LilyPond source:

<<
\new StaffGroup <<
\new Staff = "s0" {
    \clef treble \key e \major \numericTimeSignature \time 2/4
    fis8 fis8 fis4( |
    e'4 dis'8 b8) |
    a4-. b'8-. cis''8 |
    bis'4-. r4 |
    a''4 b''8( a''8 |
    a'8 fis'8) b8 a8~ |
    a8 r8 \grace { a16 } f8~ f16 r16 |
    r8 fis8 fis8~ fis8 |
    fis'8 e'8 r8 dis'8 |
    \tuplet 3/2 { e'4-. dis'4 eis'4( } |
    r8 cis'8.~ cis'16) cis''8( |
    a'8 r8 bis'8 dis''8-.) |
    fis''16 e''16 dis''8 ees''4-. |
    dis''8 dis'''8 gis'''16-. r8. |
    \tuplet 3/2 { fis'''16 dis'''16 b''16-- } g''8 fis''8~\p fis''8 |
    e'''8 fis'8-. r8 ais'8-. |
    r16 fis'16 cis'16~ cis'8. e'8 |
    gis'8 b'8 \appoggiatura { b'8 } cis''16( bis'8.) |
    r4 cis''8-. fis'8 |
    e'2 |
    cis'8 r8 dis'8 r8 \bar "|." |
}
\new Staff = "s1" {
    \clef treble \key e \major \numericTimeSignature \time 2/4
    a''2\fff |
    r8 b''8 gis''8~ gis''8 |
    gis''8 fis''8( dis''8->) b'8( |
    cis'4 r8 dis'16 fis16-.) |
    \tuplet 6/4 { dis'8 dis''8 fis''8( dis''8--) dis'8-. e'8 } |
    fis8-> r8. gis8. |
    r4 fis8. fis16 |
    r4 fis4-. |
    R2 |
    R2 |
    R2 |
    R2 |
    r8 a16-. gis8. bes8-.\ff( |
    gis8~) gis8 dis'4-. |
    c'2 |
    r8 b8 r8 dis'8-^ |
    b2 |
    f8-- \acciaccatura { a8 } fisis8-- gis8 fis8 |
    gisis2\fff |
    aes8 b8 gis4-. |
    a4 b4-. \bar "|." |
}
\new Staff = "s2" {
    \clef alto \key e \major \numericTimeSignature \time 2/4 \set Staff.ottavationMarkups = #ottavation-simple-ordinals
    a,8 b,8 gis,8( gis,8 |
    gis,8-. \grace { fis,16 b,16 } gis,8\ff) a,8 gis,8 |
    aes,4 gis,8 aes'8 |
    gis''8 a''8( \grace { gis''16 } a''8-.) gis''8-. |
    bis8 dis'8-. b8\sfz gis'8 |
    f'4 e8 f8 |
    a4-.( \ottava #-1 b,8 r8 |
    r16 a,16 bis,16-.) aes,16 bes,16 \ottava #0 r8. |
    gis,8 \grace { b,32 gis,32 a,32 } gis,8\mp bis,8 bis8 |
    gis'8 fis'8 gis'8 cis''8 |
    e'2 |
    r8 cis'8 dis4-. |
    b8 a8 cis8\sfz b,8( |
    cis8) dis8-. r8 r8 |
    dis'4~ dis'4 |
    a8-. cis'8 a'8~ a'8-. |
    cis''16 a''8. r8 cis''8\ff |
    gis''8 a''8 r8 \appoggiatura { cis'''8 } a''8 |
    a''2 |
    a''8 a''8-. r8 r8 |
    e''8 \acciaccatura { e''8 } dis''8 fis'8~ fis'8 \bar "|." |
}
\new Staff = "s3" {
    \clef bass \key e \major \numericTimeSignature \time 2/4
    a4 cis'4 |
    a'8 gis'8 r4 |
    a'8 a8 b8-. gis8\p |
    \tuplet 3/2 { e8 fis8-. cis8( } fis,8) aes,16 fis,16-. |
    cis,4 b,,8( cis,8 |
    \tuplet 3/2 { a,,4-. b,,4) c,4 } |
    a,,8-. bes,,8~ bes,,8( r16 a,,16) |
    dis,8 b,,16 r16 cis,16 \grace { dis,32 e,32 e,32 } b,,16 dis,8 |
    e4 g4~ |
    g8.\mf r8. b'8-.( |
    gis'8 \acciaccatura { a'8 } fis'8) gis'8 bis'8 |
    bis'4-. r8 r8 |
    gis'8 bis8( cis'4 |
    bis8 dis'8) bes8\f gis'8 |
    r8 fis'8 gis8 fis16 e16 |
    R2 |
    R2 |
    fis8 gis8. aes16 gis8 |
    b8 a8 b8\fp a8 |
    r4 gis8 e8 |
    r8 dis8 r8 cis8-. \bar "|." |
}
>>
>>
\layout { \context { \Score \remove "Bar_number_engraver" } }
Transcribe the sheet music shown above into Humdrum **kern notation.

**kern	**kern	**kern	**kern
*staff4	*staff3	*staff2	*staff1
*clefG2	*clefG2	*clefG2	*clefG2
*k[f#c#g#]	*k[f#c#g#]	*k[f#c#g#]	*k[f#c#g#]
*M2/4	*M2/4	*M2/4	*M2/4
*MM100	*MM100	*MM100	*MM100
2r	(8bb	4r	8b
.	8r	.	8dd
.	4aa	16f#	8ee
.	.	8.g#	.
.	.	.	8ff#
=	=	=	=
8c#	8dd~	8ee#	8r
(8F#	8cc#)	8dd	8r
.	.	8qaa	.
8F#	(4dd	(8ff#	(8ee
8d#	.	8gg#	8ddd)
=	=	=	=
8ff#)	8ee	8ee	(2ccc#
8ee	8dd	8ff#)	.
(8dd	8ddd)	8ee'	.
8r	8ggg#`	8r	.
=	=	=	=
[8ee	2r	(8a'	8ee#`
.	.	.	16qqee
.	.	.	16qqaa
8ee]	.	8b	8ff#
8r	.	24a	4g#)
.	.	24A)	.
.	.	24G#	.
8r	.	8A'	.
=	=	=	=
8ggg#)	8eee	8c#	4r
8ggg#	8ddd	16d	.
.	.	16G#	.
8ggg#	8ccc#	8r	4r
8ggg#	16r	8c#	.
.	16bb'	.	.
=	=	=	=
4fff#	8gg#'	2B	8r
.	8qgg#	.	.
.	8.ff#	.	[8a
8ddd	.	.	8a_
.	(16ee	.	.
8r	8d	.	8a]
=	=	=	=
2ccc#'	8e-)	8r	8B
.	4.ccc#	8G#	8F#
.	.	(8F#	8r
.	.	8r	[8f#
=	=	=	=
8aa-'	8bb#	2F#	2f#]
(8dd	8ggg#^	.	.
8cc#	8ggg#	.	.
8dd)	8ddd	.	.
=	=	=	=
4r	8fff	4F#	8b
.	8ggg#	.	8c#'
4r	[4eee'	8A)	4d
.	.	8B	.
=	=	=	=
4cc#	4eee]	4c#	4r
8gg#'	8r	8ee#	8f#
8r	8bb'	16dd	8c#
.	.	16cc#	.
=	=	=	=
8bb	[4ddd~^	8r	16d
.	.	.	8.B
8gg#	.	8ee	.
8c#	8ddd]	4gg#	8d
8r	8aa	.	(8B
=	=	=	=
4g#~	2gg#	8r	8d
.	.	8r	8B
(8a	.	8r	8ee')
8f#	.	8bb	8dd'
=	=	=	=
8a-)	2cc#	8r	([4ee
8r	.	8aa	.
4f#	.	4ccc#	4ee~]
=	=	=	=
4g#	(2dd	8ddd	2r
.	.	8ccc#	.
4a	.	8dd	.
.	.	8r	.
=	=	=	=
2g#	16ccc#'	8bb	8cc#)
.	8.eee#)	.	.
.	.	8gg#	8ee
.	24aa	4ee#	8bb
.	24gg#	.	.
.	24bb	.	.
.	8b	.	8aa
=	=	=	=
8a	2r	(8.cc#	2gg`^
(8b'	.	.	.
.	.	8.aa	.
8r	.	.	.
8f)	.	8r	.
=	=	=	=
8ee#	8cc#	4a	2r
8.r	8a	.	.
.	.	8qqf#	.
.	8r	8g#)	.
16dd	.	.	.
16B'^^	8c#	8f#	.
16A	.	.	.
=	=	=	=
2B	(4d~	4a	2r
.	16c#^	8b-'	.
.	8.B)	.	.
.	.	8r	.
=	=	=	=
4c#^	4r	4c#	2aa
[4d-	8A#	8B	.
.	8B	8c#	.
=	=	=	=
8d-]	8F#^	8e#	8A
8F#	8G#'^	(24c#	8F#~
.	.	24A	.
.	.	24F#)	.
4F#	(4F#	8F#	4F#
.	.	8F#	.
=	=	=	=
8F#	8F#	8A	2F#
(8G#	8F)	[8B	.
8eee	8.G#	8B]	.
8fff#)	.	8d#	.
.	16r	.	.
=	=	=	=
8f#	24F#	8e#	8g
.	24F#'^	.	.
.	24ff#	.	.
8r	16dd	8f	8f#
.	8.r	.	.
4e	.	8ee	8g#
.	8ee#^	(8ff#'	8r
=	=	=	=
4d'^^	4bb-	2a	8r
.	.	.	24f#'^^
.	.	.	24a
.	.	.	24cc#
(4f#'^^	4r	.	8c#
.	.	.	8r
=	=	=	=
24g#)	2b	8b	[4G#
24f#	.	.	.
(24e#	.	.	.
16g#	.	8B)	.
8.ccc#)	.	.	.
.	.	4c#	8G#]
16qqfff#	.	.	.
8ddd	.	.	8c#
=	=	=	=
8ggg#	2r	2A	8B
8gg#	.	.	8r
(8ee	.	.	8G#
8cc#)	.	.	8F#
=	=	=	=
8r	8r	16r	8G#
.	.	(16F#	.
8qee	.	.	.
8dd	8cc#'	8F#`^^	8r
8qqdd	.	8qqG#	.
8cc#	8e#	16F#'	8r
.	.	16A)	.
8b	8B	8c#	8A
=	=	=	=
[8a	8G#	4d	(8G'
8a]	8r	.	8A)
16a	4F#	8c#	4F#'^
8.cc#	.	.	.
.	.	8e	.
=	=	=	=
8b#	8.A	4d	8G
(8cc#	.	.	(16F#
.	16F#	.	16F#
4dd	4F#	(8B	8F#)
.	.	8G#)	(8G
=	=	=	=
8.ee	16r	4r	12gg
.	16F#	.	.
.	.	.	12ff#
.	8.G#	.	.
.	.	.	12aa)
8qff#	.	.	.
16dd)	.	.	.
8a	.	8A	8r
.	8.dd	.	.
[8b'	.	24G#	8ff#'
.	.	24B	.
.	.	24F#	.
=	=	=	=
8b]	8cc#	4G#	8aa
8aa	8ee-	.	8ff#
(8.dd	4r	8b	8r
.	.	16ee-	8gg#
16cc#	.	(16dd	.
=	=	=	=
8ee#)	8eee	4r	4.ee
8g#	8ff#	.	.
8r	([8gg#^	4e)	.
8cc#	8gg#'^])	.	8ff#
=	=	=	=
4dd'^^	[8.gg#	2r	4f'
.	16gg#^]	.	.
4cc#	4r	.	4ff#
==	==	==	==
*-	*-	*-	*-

▶ [Exercise]:
Copy out every line above that contains the word "major".

▶ [Task answer]:
    \clef treble \key e \major \numericTimeSignature \time 2/4
    \clef treble \key e \major \numericTimeSignature \time 2/4
    \clef alto \key e \major \numericTimeSignature \time 2/4 \set Staff.ottavationMarkups = #ottavation-simple-ordinals
    \clef bass \key e \major \numericTimeSignature \time 2/4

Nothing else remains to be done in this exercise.